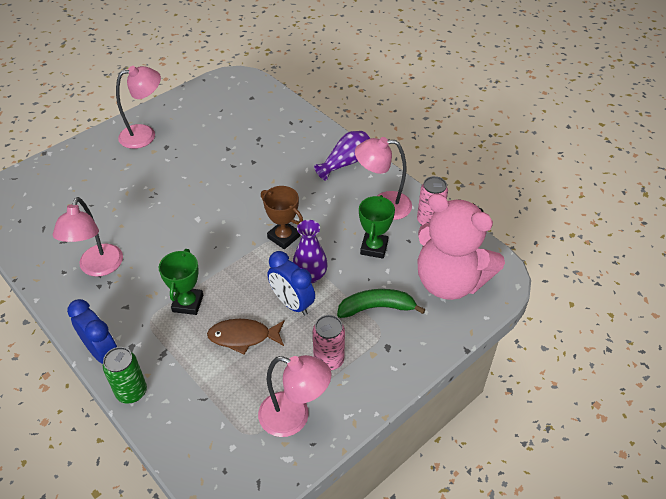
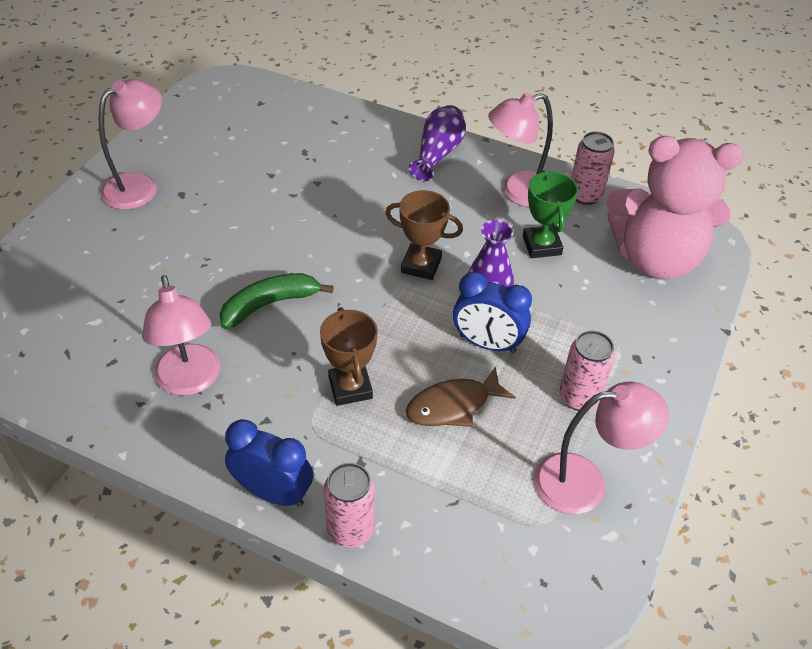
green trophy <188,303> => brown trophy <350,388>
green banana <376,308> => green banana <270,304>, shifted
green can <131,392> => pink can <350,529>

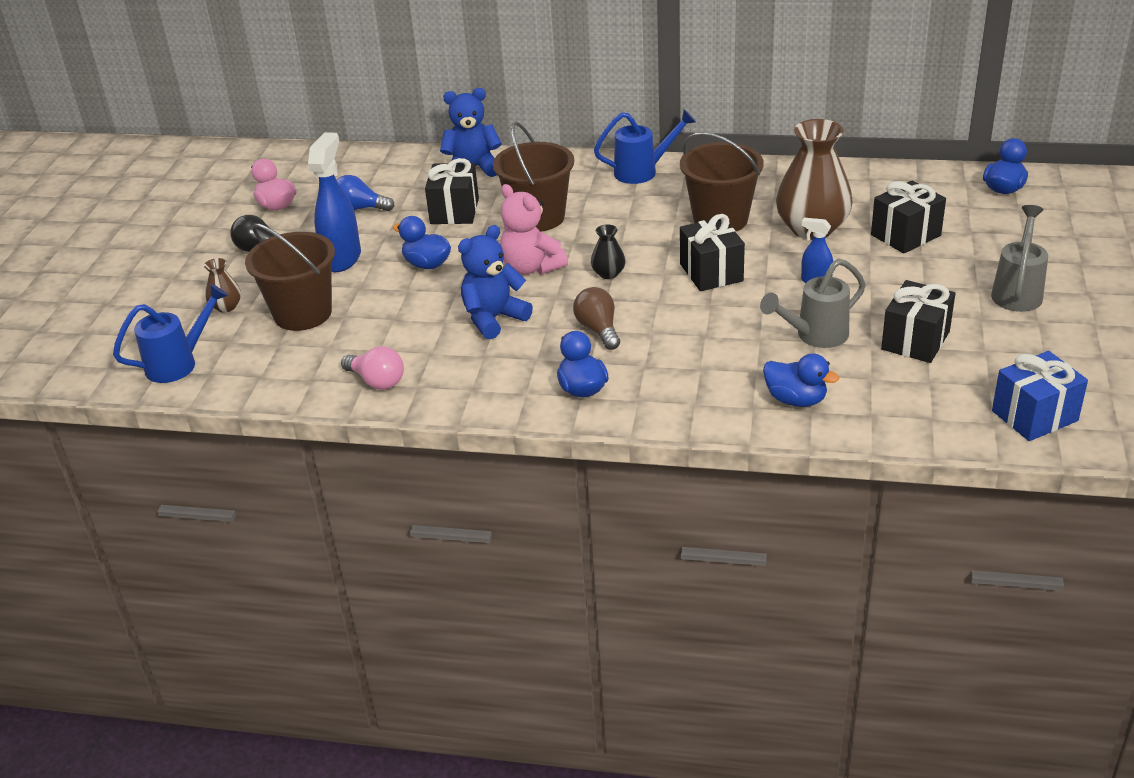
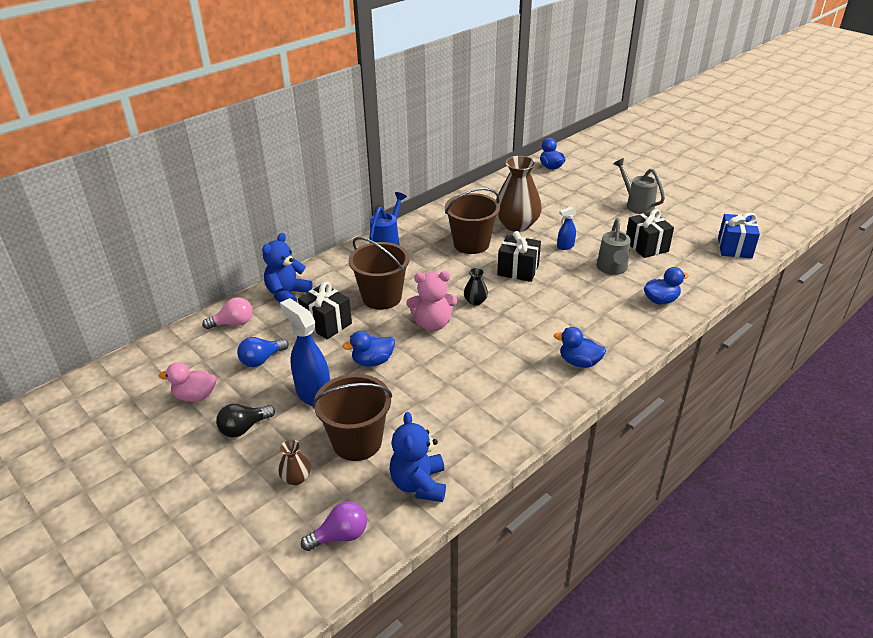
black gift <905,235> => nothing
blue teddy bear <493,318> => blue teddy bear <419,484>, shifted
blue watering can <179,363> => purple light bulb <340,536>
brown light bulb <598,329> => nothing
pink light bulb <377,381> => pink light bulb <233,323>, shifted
==
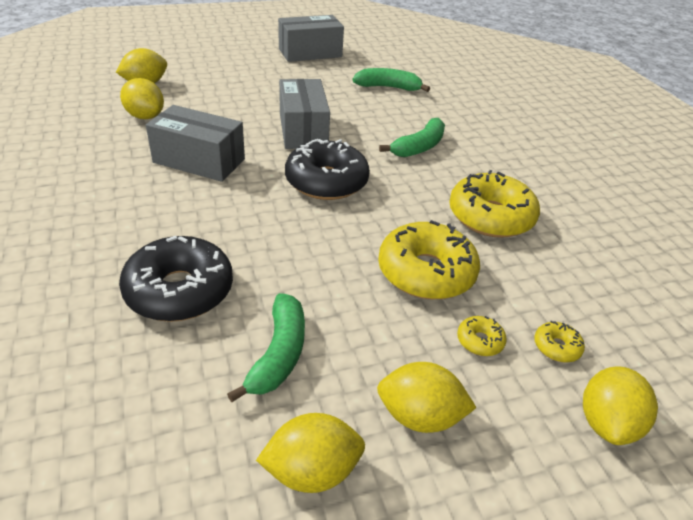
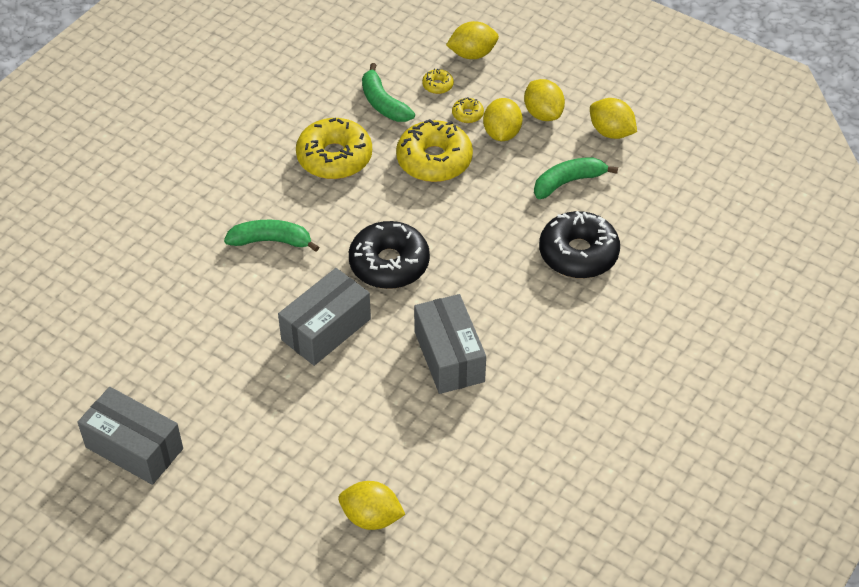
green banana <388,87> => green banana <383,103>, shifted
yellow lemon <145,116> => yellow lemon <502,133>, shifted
---
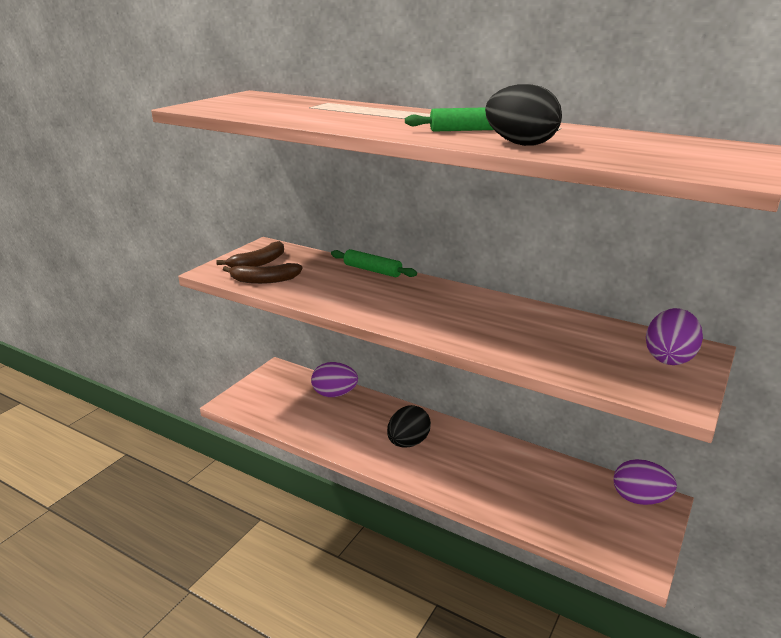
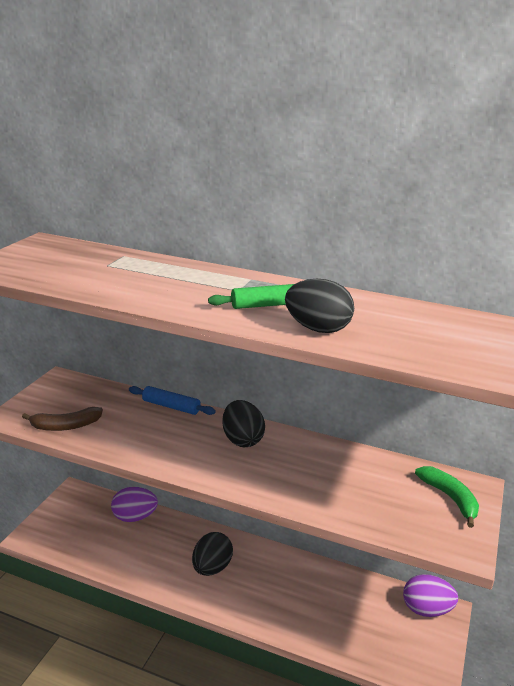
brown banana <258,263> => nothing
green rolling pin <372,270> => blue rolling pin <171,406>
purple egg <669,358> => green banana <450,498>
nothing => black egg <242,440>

• [What you have to do]
Keep both end lines and retype everything in the records above from the line containing "green trophy <188,303>" through the line containing "green banana <376,308>", exactly, with nothing else.

• [Output below]
green trophy <188,303> => brown trophy <350,388>
green banana <376,308> => green banana <270,304>, shifted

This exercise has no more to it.